● **Try it**: Look at the data below and print exactly the lines from its first line through the line with "U202: PIC16F628A -> PIC16F84A"; the pictures stay out of the copy.

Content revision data
---

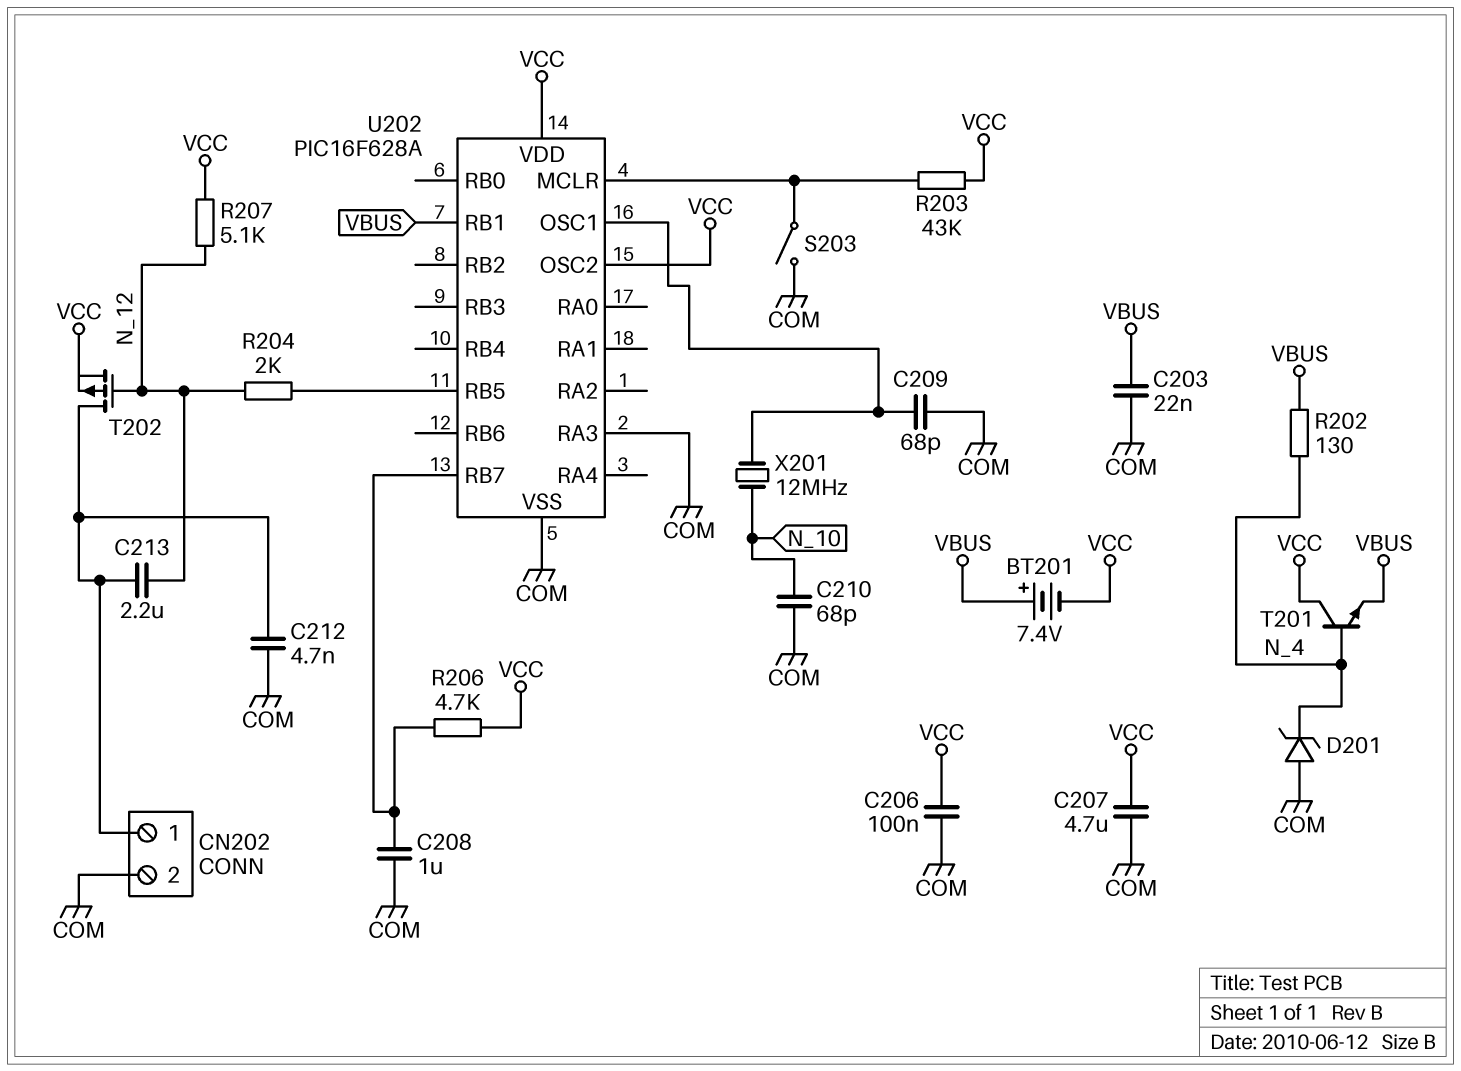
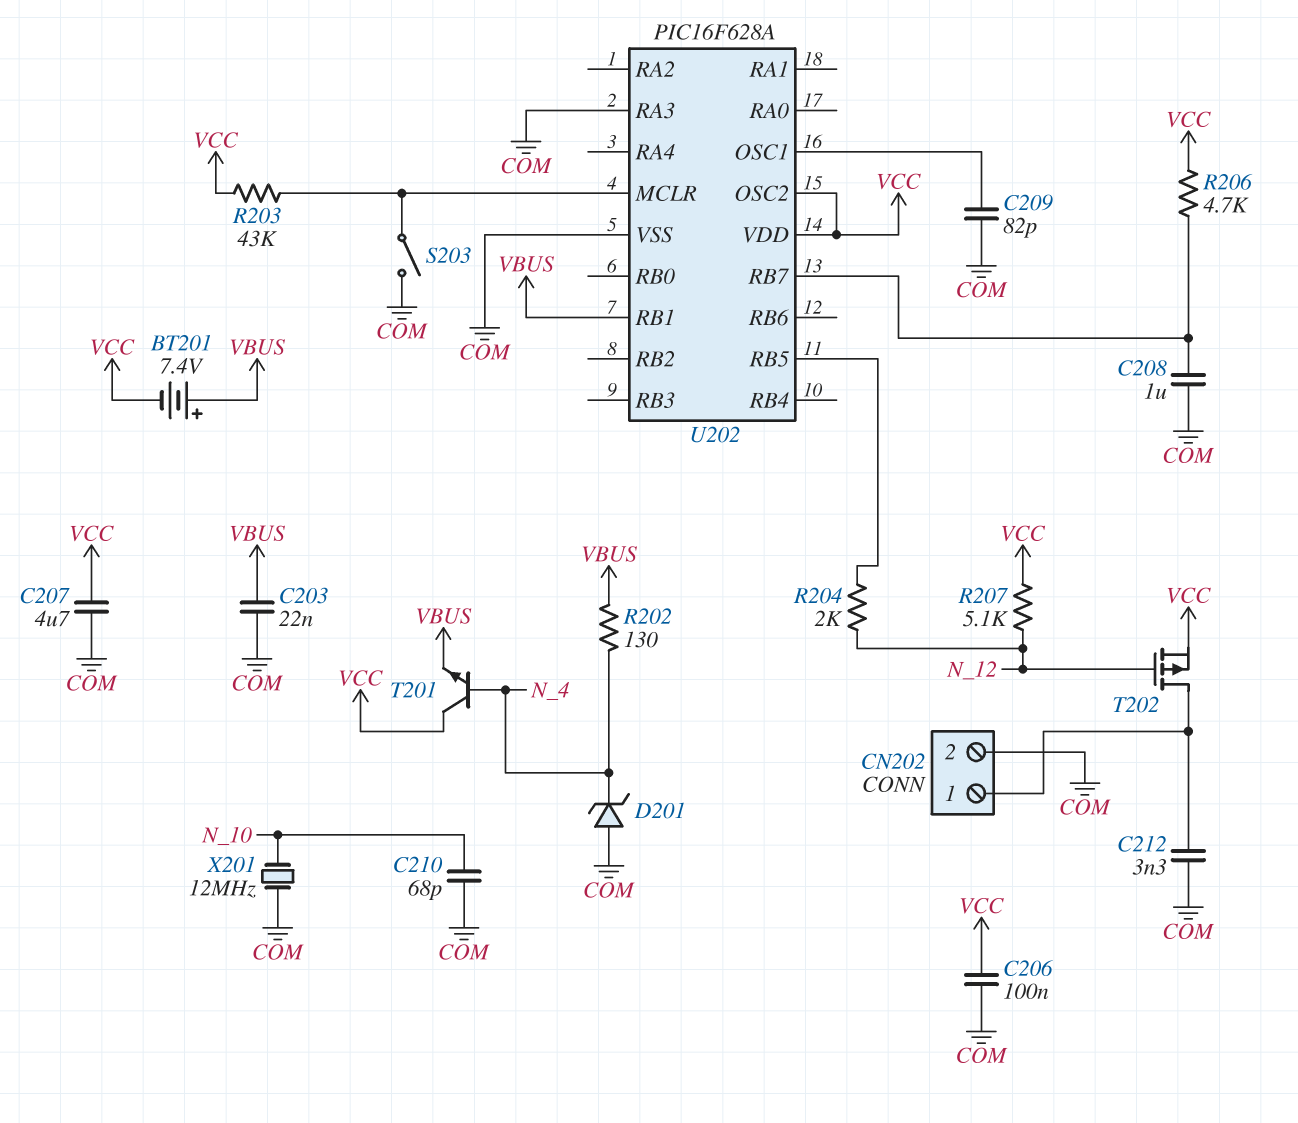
C209: 68pF (COM, U202/OSC1) -> 82pF (COM, U202/OSC1)
C212: 4.7nF (CN202/1, COM) -> 3.3nF (CN202/1, COM)
C213: 2.2uF (CN202/1, N_12) -> none
X201: 12MHz (N_10, U202/OSC1) -> 12MHz (COM, N_10)

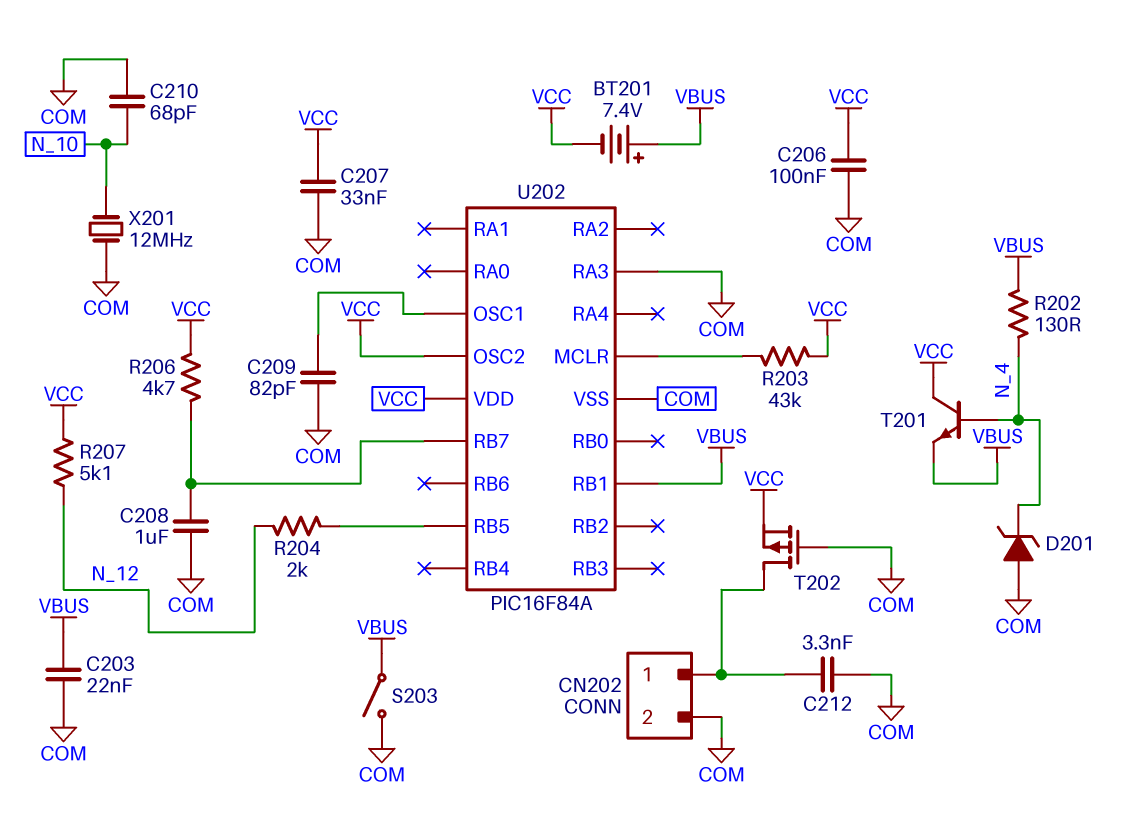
C207: 4.7uF (COM, VCC) -> 33nF (COM, VCC)
S203: switch (COM, U202/MCLR) -> switch (COM, VBUS)
T202: PMOS (G N_12, D CN202/1, S VCC) -> PMOS (G COM, D CN202/1, S VCC)
U202: PIC16F628A -> PIC16F84A

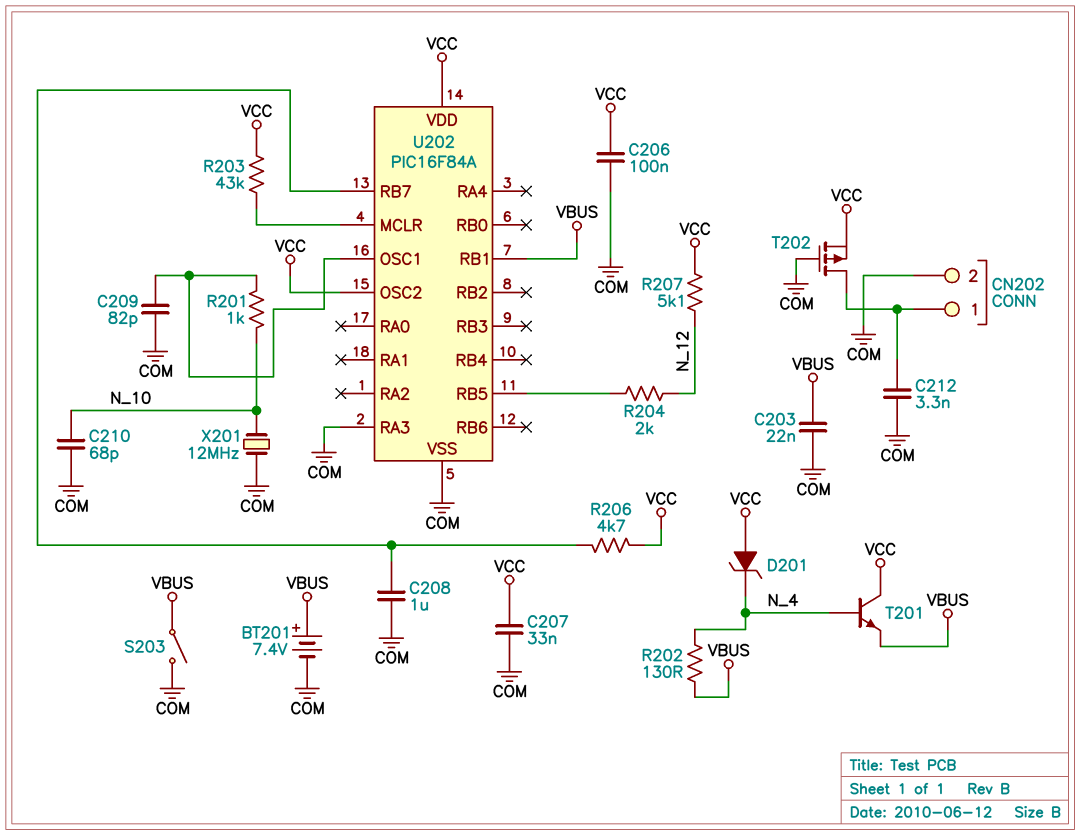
BT201: 7.4V (plus VBUS, minus VCC) -> 7.4V (plus VBUS, minus COM)
D201: zener (A COM, K N_4) -> zener (A VCC, K N_4)
R201: none -> 1k (N_10, U202/OSC1)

---

● **Task solution**:
C209: 68pF (COM, U202/OSC1) -> 82pF (COM, U202/OSC1)
C212: 4.7nF (CN202/1, COM) -> 3.3nF (CN202/1, COM)
C213: 2.2uF (CN202/1, N_12) -> none
X201: 12MHz (N_10, U202/OSC1) -> 12MHz (COM, N_10)

C207: 4.7uF (COM, VCC) -> 33nF (COM, VCC)
S203: switch (COM, U202/MCLR) -> switch (COM, VBUS)
T202: PMOS (G N_12, D CN202/1, S VCC) -> PMOS (G COM, D CN202/1, S VCC)
U202: PIC16F628A -> PIC16F84A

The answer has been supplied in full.